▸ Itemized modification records
========

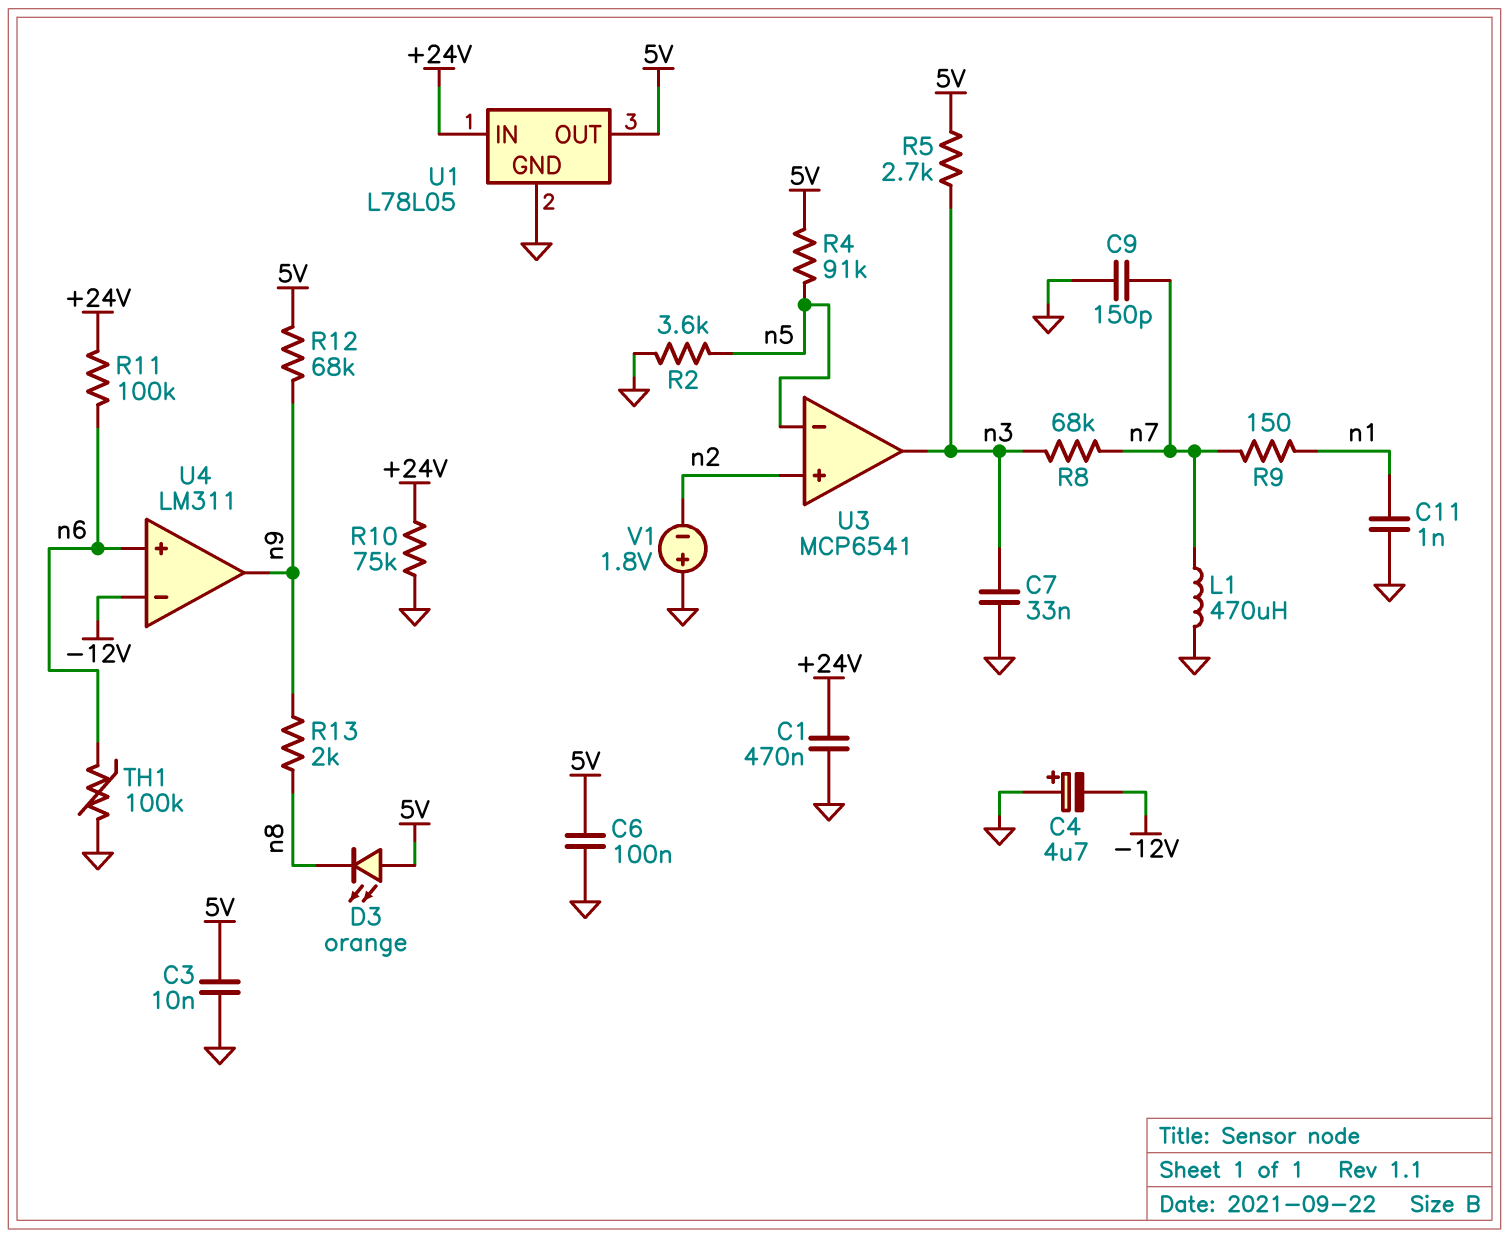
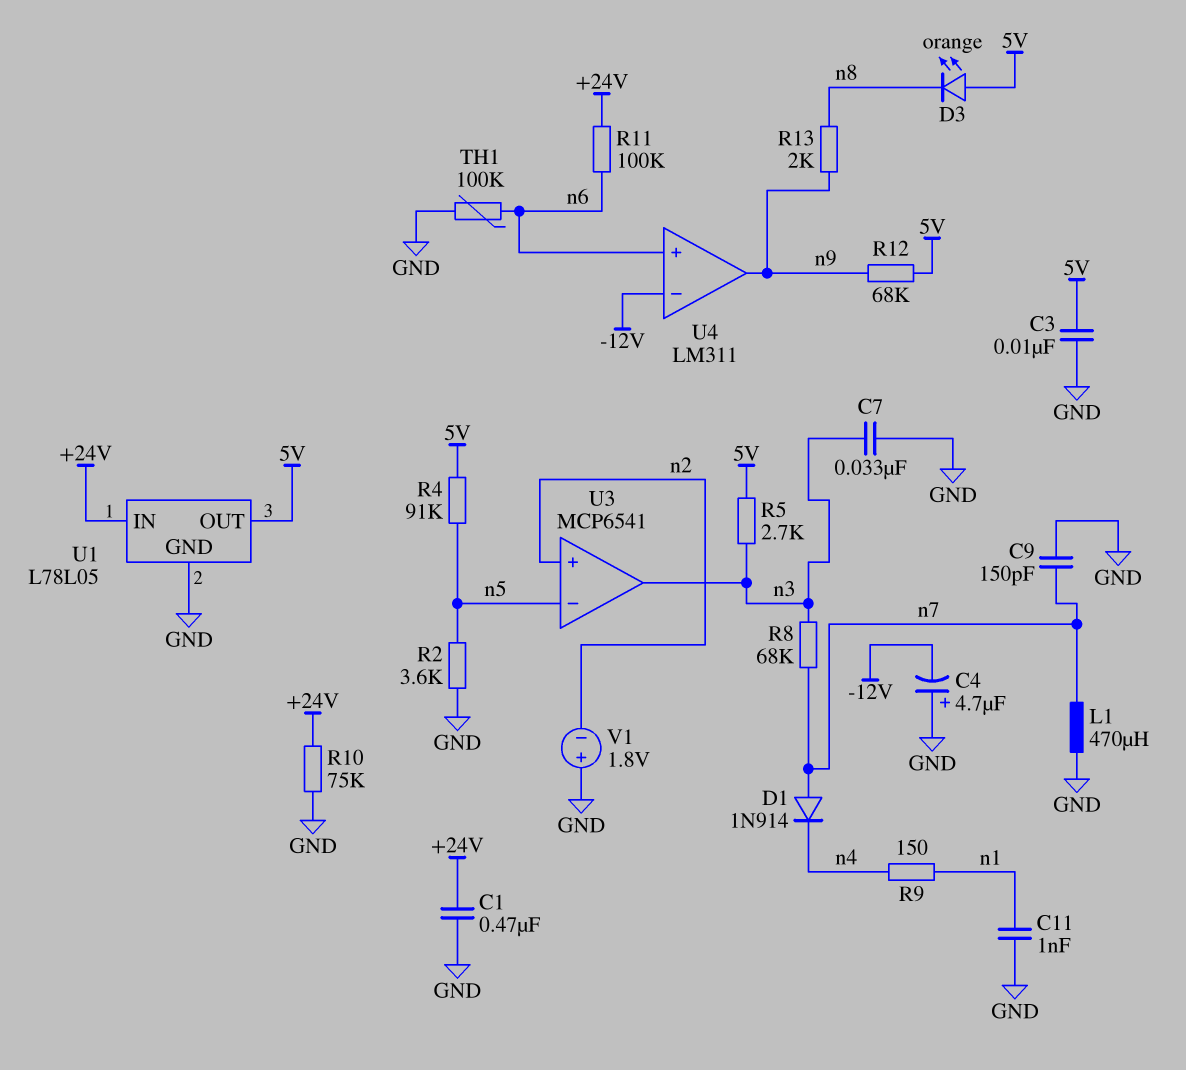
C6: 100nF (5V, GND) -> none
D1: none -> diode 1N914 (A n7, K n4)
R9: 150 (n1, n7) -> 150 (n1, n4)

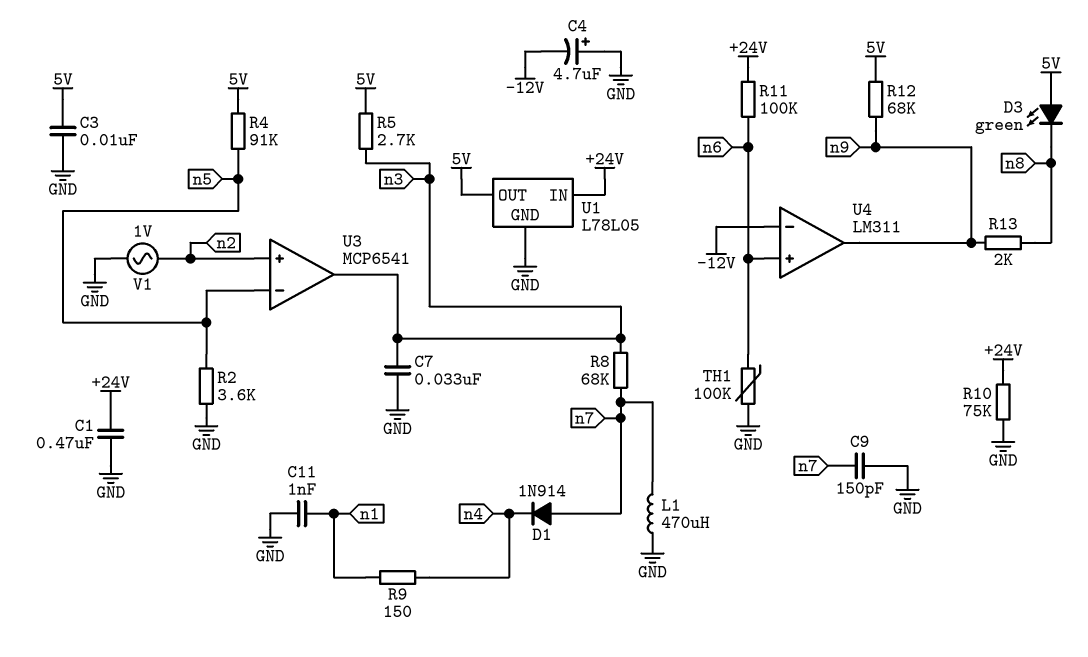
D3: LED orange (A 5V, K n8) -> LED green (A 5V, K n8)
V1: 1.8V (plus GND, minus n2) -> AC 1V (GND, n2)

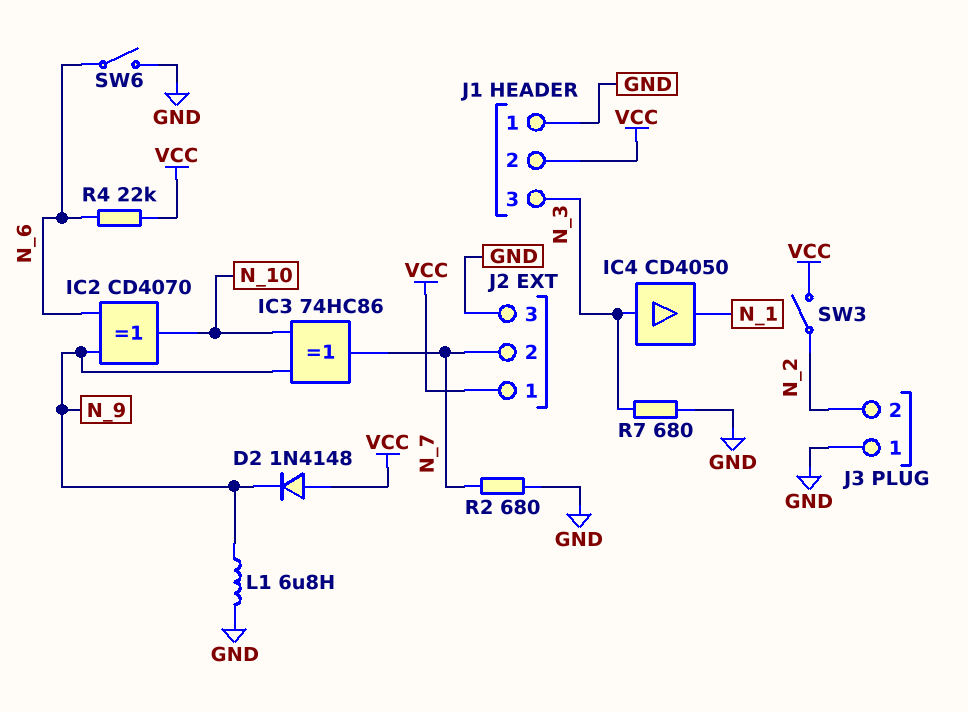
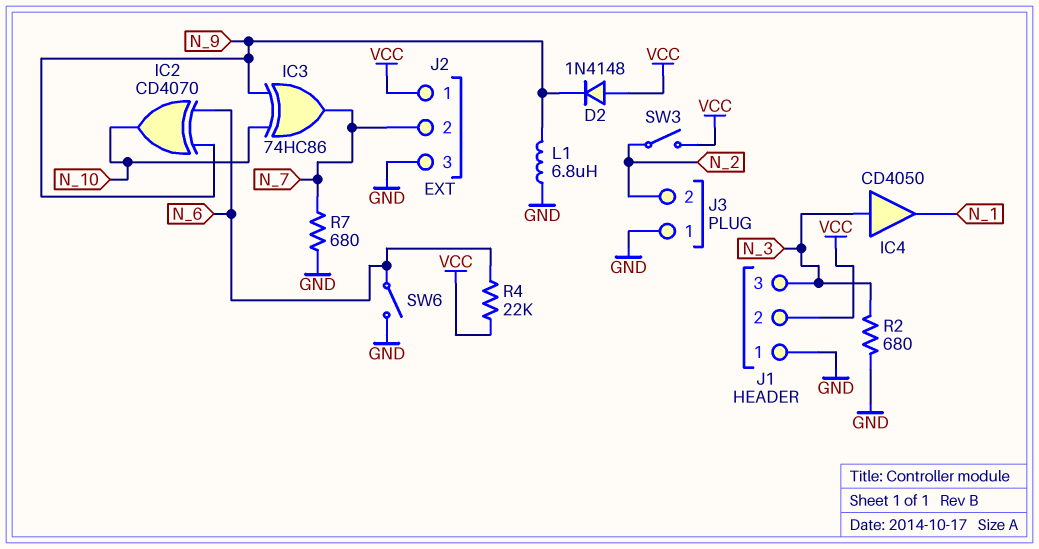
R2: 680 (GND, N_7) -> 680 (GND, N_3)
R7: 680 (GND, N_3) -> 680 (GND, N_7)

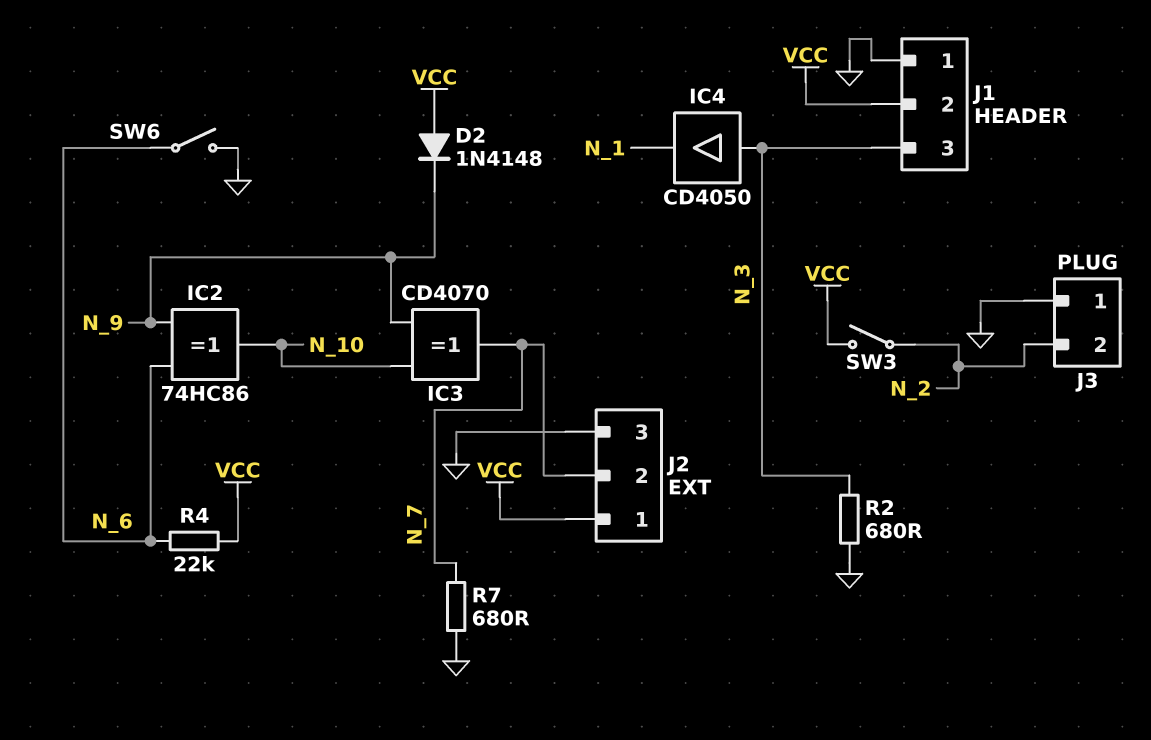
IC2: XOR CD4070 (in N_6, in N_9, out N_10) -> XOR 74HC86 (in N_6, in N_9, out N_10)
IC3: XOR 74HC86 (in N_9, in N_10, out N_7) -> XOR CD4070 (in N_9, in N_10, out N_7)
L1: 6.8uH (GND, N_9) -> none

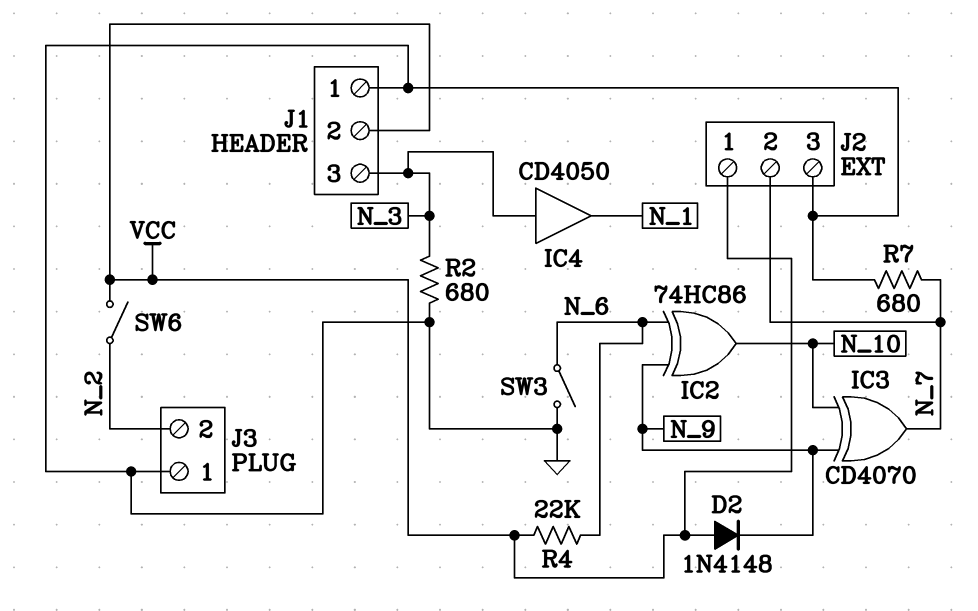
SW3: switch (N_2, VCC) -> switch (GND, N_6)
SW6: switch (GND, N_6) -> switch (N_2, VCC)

========

When pictures appear in the records above, leave them out and reproduce exactly each line from the first through the line containing "R2: 680 (GND, N_7) -> 680 (GND, N_3)", both included.

▸ Solution to this task
C6: 100nF (5V, GND) -> none
D1: none -> diode 1N914 (A n7, K n4)
R9: 150 (n1, n7) -> 150 (n1, n4)

D3: LED orange (A 5V, K n8) -> LED green (A 5V, K n8)
V1: 1.8V (plus GND, minus n2) -> AC 1V (GND, n2)

R2: 680 (GND, N_7) -> 680 (GND, N_3)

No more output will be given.